## TASK
Extract every line in the records below that contains the word "position".

## SUPPLIED ENTRIES
+++

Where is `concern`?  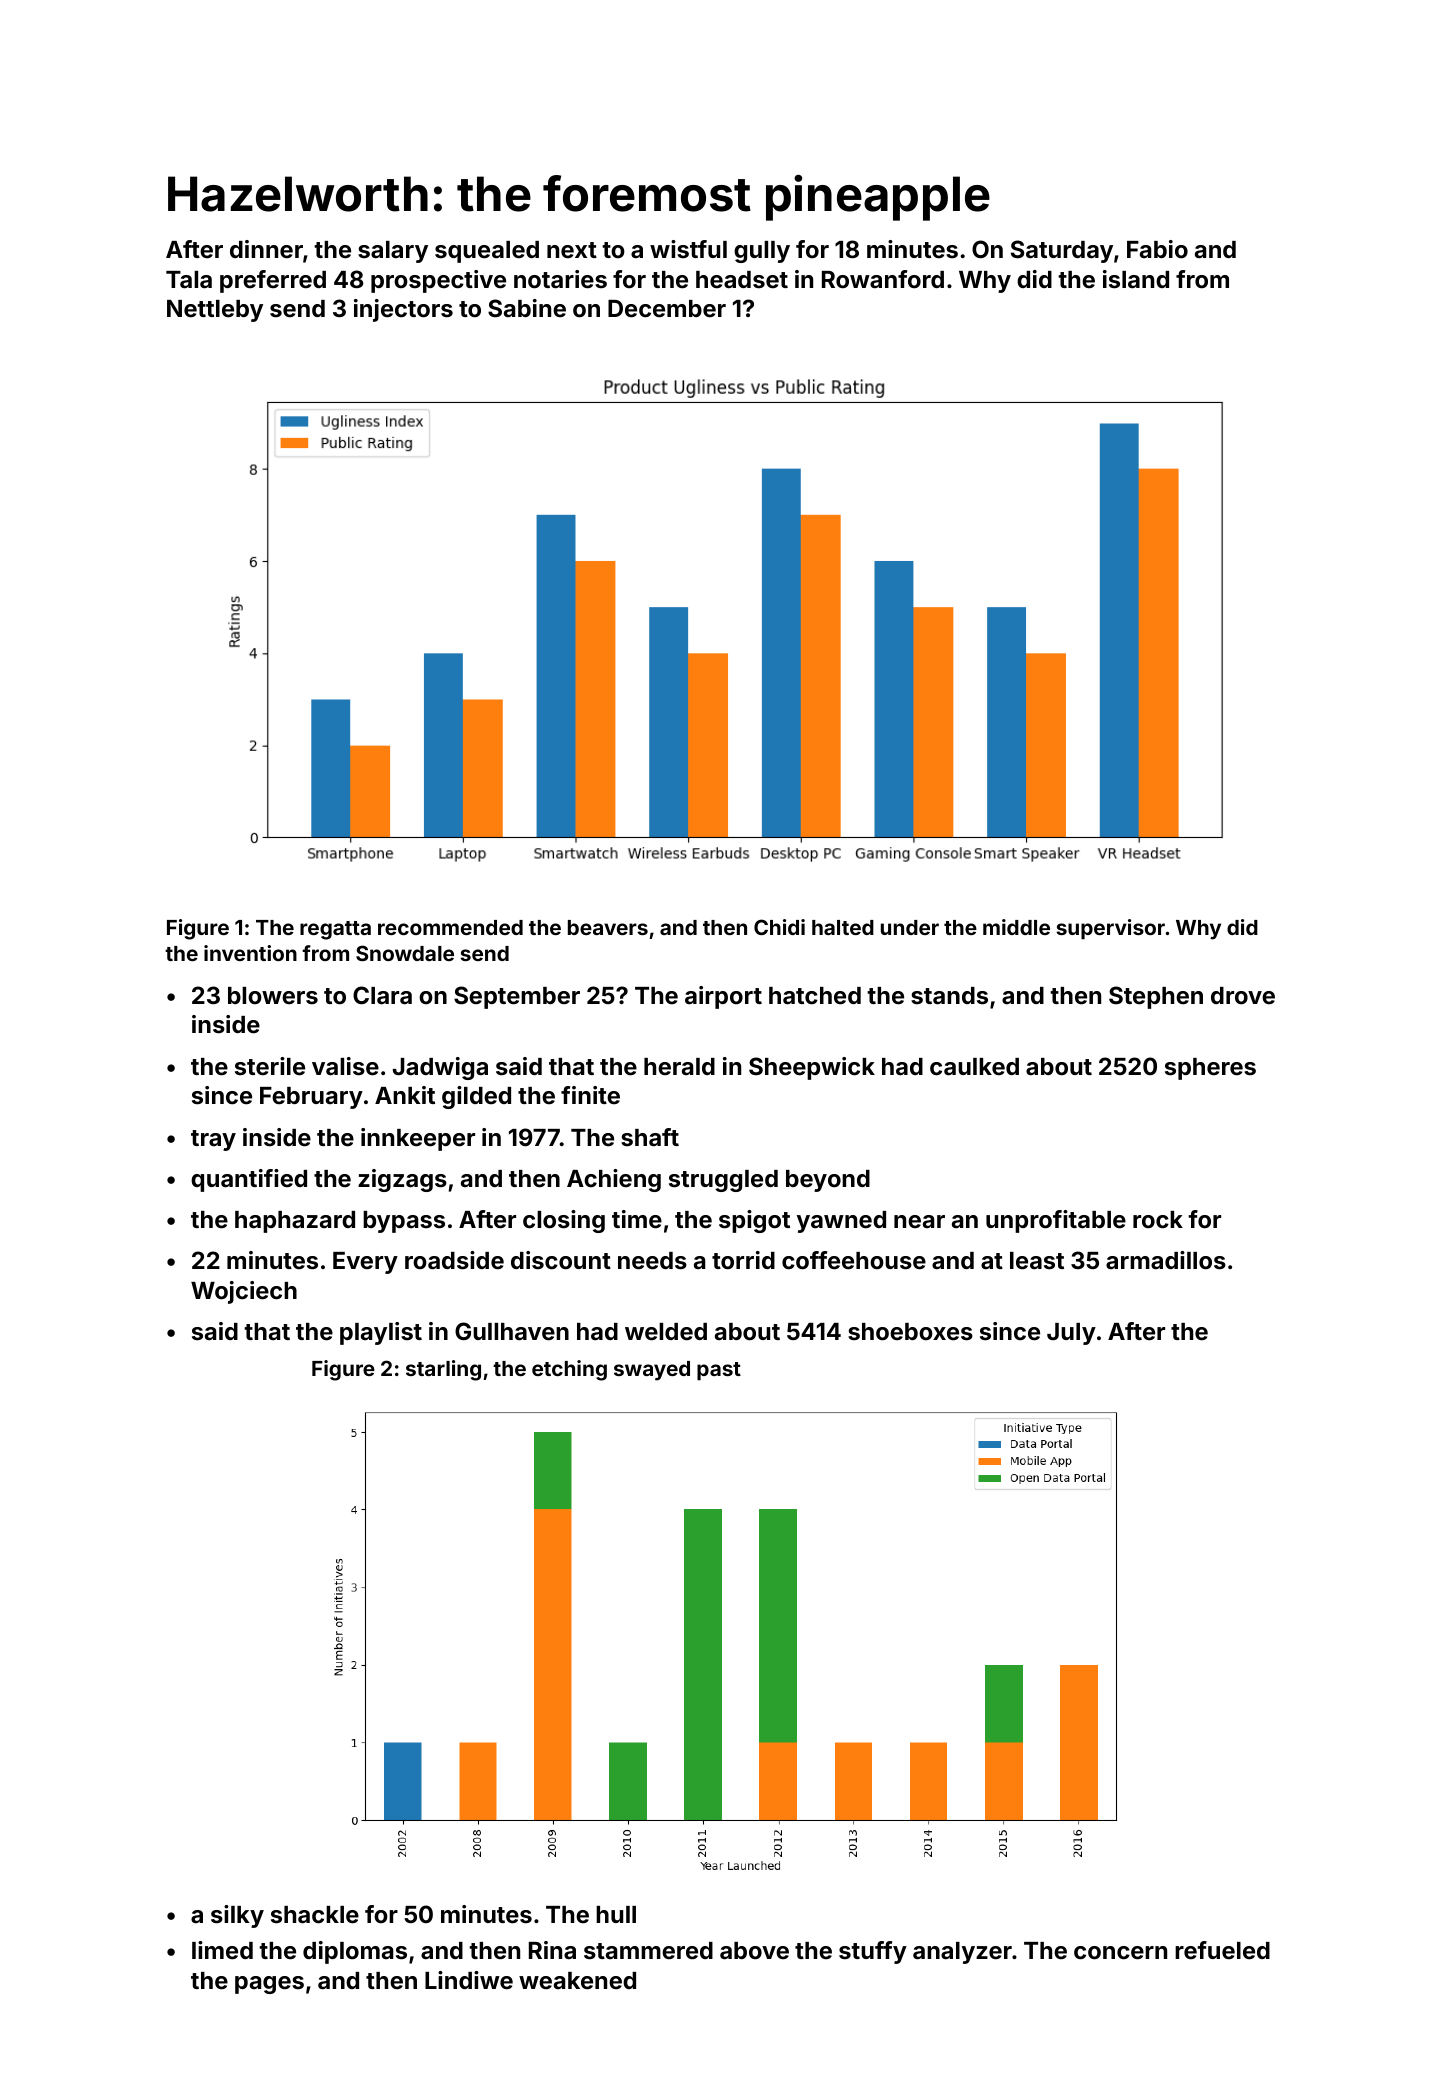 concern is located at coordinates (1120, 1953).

+++

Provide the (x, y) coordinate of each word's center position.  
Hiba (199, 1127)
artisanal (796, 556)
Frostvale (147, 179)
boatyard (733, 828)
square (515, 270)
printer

+++

## EXERCISE RESPONSE
Provide the (x, y) coordinate of each word's center position.  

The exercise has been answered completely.